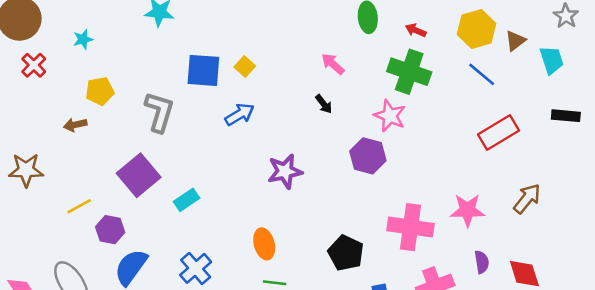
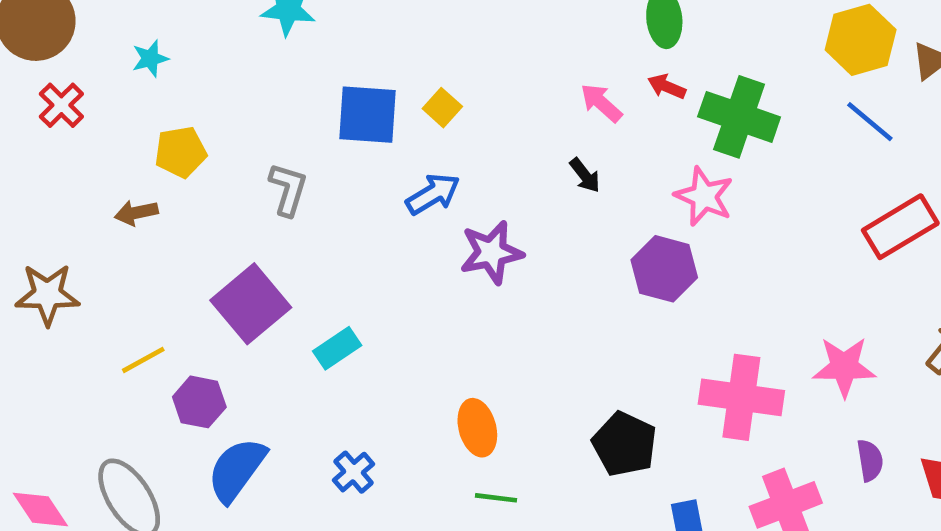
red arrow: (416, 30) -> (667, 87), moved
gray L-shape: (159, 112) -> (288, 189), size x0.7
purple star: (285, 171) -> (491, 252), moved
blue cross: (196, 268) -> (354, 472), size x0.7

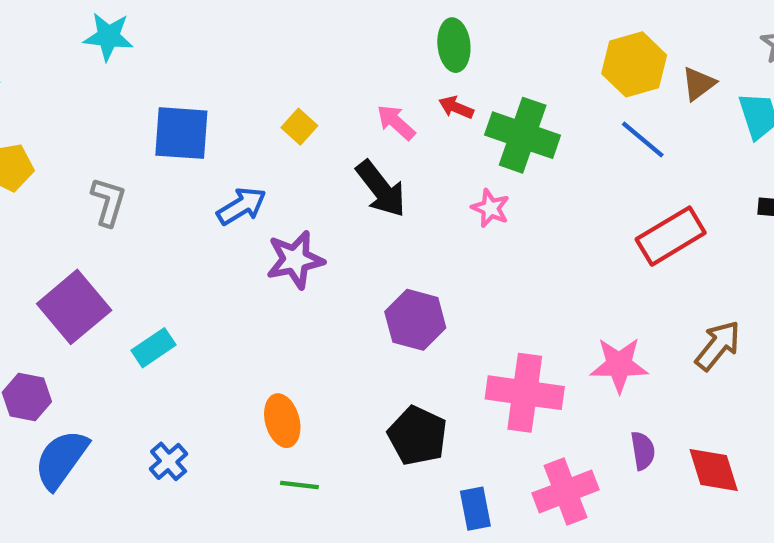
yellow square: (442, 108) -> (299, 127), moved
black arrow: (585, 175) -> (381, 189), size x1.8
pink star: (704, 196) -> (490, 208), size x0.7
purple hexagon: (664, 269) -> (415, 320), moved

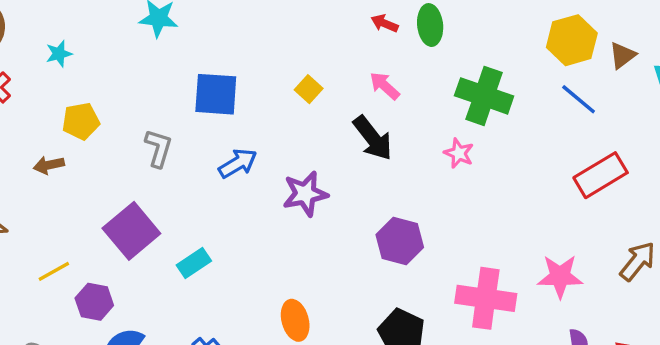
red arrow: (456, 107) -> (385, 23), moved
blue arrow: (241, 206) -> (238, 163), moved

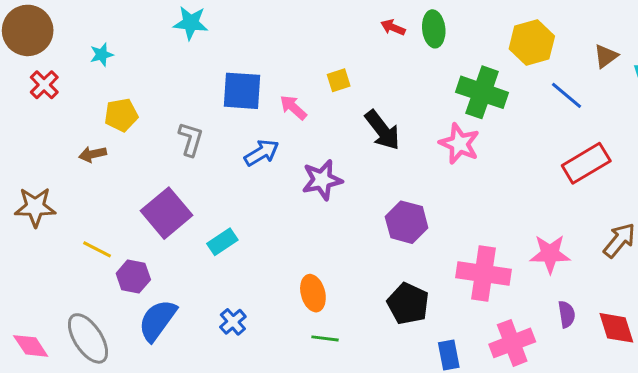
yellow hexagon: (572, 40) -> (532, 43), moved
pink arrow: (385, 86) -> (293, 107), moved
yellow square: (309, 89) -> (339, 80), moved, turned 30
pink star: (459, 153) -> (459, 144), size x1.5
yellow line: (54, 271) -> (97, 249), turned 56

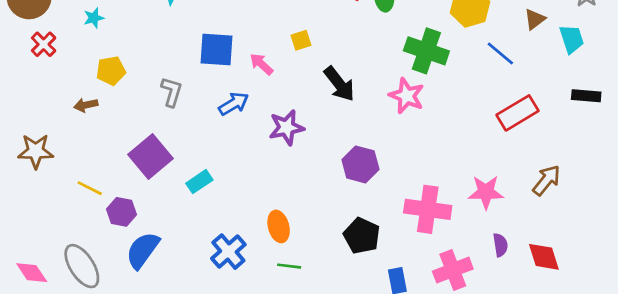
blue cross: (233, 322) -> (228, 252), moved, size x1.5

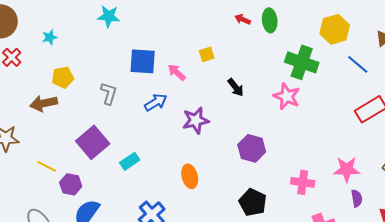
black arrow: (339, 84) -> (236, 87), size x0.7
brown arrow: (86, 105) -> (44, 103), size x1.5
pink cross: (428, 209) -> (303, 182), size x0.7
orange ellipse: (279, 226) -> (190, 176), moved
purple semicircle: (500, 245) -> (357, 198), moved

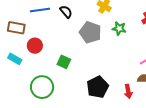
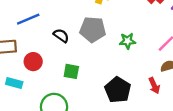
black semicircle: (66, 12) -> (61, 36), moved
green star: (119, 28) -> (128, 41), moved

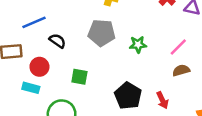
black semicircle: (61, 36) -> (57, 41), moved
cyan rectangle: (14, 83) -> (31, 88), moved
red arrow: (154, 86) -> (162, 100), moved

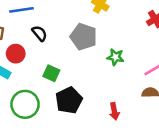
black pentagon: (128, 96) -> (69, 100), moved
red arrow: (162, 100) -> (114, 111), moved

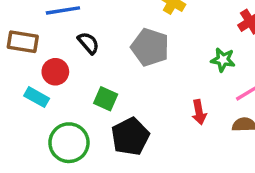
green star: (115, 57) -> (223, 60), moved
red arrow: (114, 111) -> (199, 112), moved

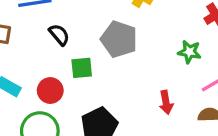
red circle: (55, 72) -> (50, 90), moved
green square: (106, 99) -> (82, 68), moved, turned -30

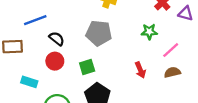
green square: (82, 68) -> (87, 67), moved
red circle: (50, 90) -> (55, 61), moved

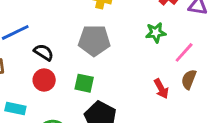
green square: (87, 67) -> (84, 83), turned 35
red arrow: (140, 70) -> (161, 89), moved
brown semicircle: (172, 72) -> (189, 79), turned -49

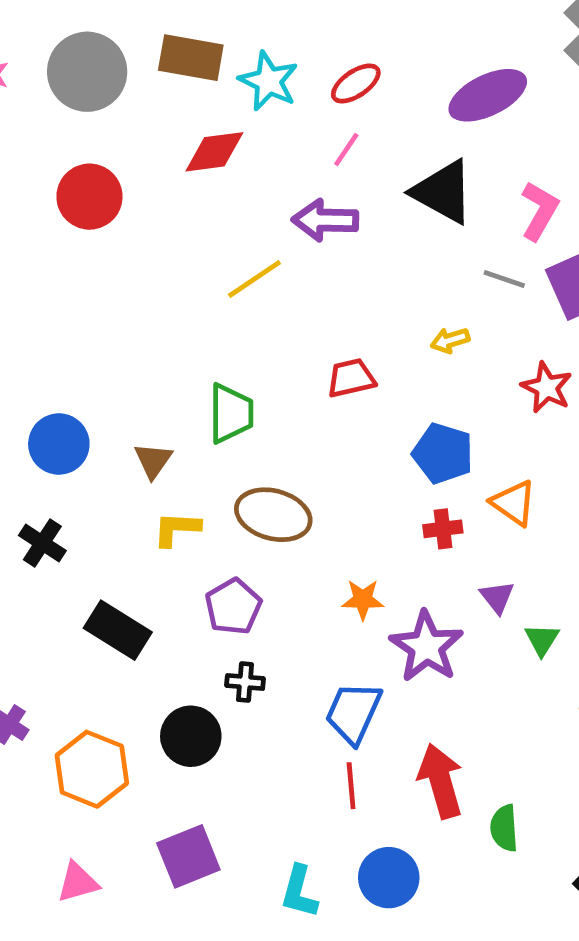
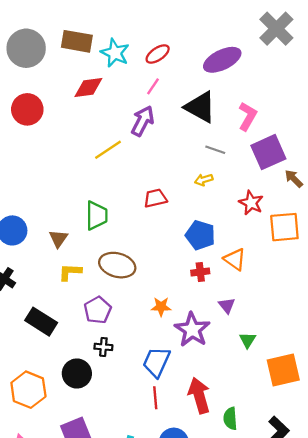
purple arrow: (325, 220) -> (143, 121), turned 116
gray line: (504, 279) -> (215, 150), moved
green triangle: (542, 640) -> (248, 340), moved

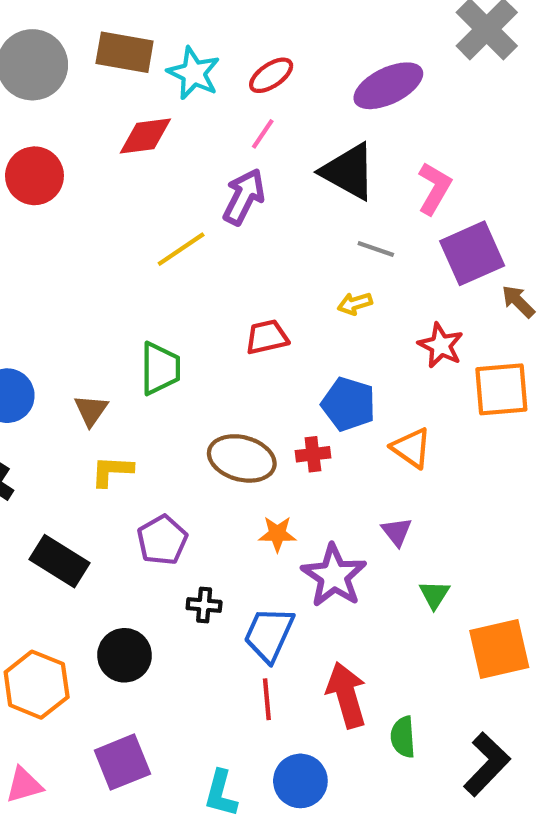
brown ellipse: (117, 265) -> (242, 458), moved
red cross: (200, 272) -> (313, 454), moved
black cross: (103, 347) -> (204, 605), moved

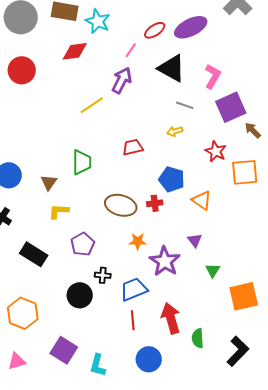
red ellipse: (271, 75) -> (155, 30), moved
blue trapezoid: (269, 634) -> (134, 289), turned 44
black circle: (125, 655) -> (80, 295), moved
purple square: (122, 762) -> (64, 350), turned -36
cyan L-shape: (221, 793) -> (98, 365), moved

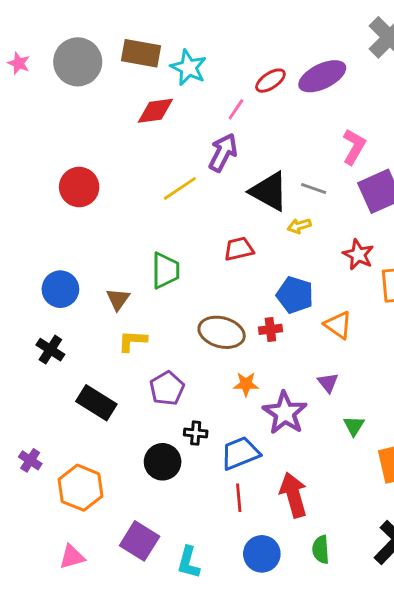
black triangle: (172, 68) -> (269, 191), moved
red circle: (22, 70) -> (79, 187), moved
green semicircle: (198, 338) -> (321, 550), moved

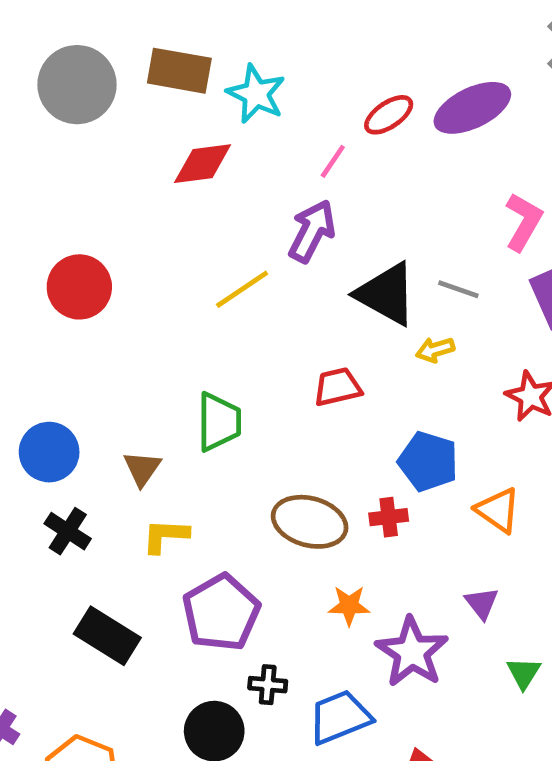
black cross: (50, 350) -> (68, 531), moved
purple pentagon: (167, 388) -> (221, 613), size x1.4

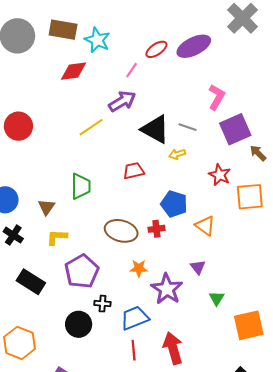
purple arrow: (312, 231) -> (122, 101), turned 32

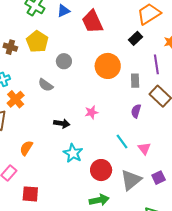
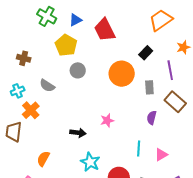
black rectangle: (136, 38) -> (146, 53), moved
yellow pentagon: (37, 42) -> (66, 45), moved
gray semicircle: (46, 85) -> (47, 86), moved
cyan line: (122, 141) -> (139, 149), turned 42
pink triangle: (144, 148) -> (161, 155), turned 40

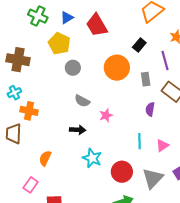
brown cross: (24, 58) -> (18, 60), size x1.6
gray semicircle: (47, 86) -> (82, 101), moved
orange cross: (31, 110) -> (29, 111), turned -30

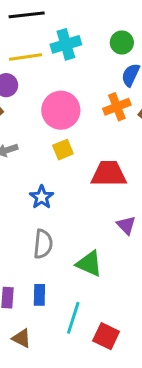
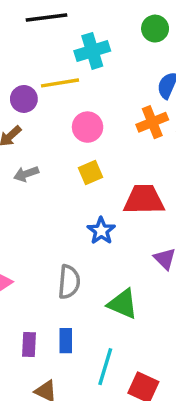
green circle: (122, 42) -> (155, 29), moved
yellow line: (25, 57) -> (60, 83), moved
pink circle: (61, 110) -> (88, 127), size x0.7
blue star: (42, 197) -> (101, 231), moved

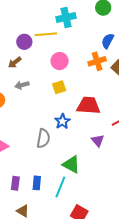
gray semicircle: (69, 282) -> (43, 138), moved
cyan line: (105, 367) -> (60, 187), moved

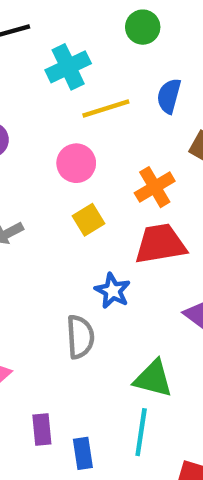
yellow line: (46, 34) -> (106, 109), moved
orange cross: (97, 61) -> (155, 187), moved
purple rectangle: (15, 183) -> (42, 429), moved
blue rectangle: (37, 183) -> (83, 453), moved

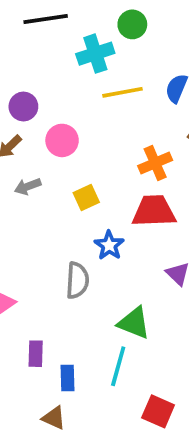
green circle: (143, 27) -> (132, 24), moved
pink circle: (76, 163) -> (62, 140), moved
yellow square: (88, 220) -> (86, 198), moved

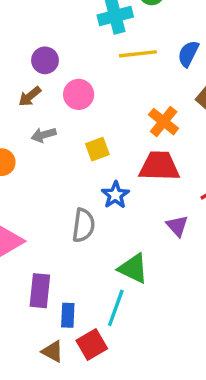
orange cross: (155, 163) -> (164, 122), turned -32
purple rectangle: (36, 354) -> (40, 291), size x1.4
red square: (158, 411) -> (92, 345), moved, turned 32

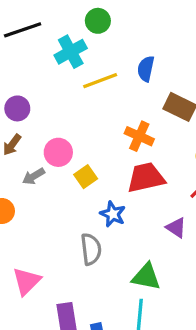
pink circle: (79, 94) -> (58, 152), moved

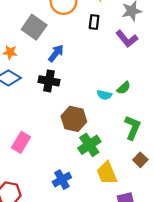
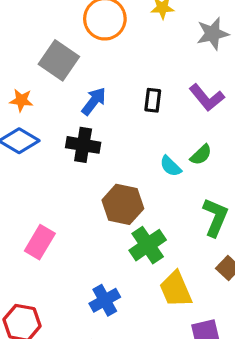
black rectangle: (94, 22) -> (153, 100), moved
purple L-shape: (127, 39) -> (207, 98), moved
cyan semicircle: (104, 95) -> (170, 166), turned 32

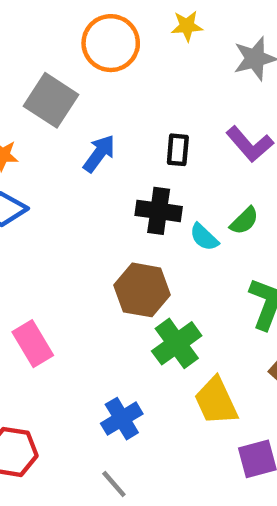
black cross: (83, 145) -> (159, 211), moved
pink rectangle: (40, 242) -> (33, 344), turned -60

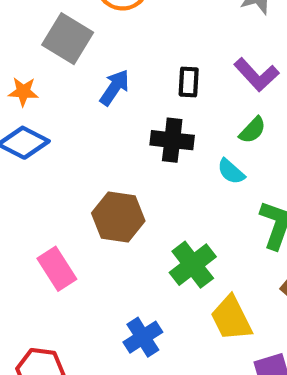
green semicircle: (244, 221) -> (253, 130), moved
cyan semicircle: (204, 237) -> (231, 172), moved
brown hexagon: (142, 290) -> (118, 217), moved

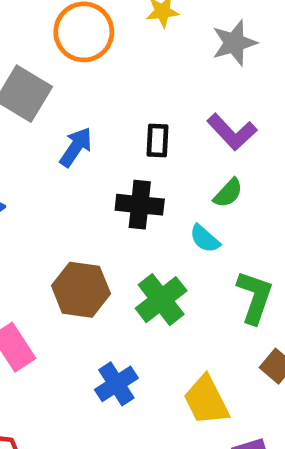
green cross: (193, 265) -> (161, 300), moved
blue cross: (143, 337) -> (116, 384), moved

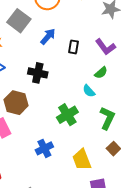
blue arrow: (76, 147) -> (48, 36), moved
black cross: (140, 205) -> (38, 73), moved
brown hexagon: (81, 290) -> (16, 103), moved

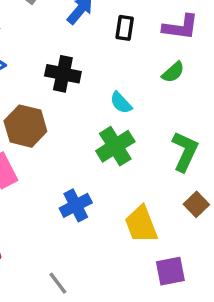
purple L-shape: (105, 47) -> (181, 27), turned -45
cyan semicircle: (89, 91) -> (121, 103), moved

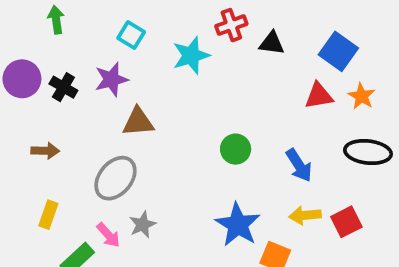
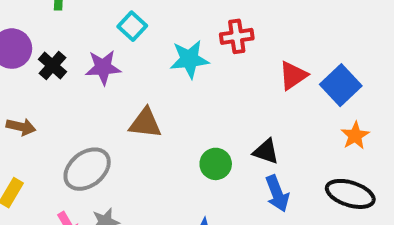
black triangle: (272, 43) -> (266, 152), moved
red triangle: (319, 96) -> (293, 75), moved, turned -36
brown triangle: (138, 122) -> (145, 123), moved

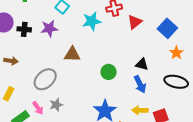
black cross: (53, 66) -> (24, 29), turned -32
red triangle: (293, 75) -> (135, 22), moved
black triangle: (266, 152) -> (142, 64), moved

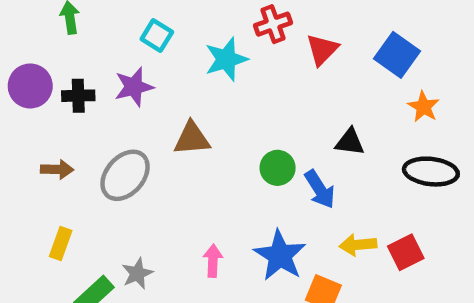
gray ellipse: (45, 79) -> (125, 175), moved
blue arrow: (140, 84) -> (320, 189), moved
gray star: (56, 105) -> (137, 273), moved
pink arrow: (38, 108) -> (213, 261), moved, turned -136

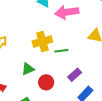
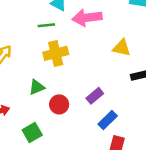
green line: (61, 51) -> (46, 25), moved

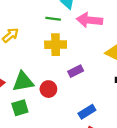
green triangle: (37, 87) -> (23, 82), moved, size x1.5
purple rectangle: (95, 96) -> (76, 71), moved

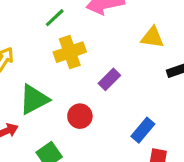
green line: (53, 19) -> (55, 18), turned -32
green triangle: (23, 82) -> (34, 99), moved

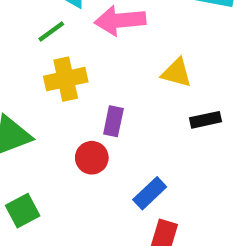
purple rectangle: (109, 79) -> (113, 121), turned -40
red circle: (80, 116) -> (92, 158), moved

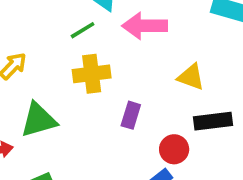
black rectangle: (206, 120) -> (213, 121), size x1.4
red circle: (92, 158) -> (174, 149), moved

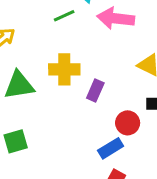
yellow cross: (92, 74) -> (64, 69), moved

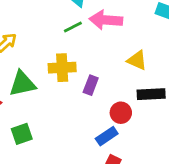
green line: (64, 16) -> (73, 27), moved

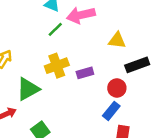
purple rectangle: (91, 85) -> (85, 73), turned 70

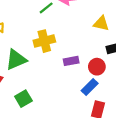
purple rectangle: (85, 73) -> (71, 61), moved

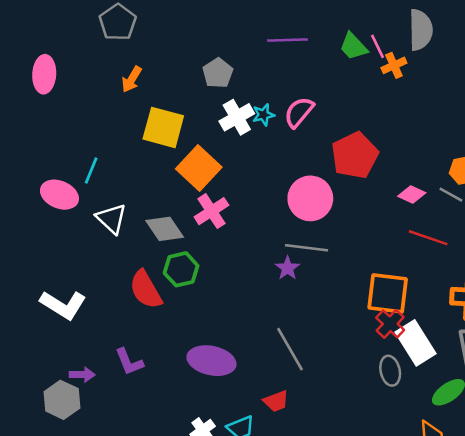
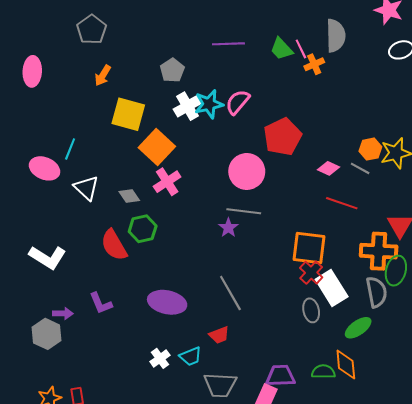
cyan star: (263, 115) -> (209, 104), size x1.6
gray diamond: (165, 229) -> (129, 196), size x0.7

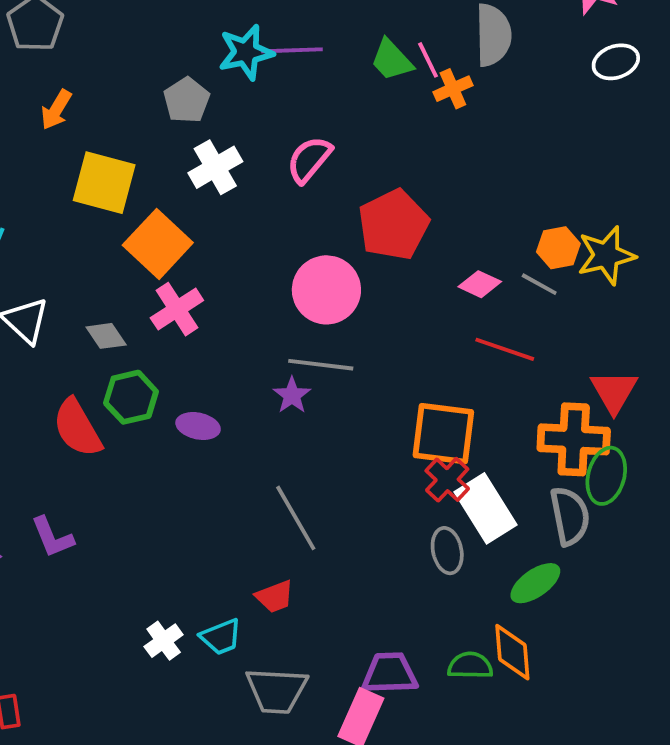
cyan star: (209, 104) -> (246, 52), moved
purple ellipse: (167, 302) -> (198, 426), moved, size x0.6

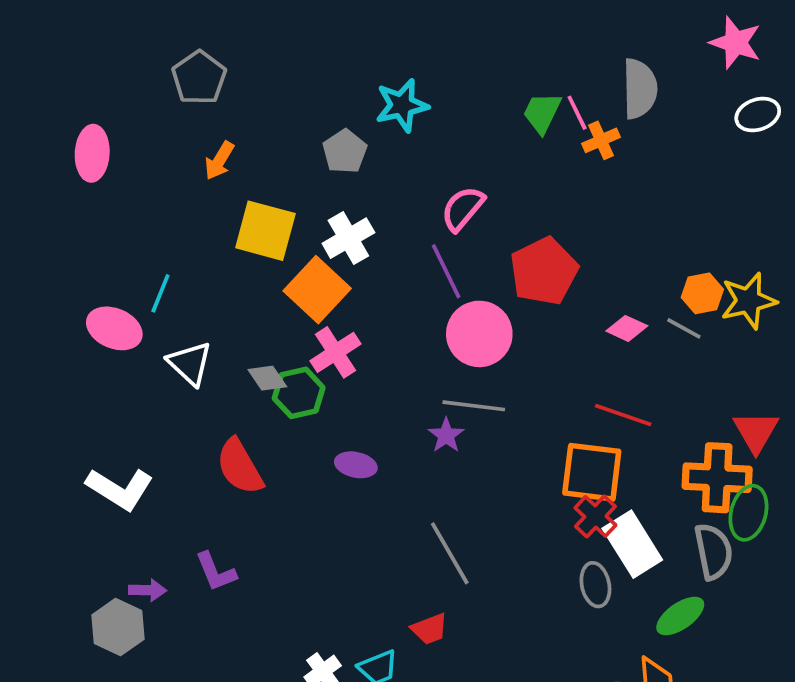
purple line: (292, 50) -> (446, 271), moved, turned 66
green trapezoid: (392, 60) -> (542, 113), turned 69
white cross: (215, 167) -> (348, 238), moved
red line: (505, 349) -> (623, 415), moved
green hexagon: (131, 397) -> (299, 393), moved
--------------------
* [EXERCISE BRIEF] Give exactly the lines above that run from the line with "green triangle: (23, 82) -> (34, 99), moved" to the line with "purple line: (292, 50)", both included, leaving every picture out.

* [ANSWER FOR THIS EXERCISE]
green triangle: (23, 82) -> (34, 99), moved

purple rectangle: (109, 79) -> (113, 121), turned -40
red circle: (80, 116) -> (92, 158), moved

black rectangle: (206, 120) -> (213, 121), size x1.4
red circle: (92, 158) -> (174, 149), moved

yellow cross: (92, 74) -> (64, 69), moved

green line: (64, 16) -> (73, 27), moved

purple rectangle: (91, 85) -> (85, 73), turned 70

purple rectangle: (85, 73) -> (71, 61), moved

cyan star: (263, 115) -> (209, 104), size x1.6
gray diamond: (165, 229) -> (129, 196), size x0.7

cyan star: (209, 104) -> (246, 52), moved
purple ellipse: (167, 302) -> (198, 426), moved, size x0.6

purple line: (292, 50) -> (446, 271), moved, turned 66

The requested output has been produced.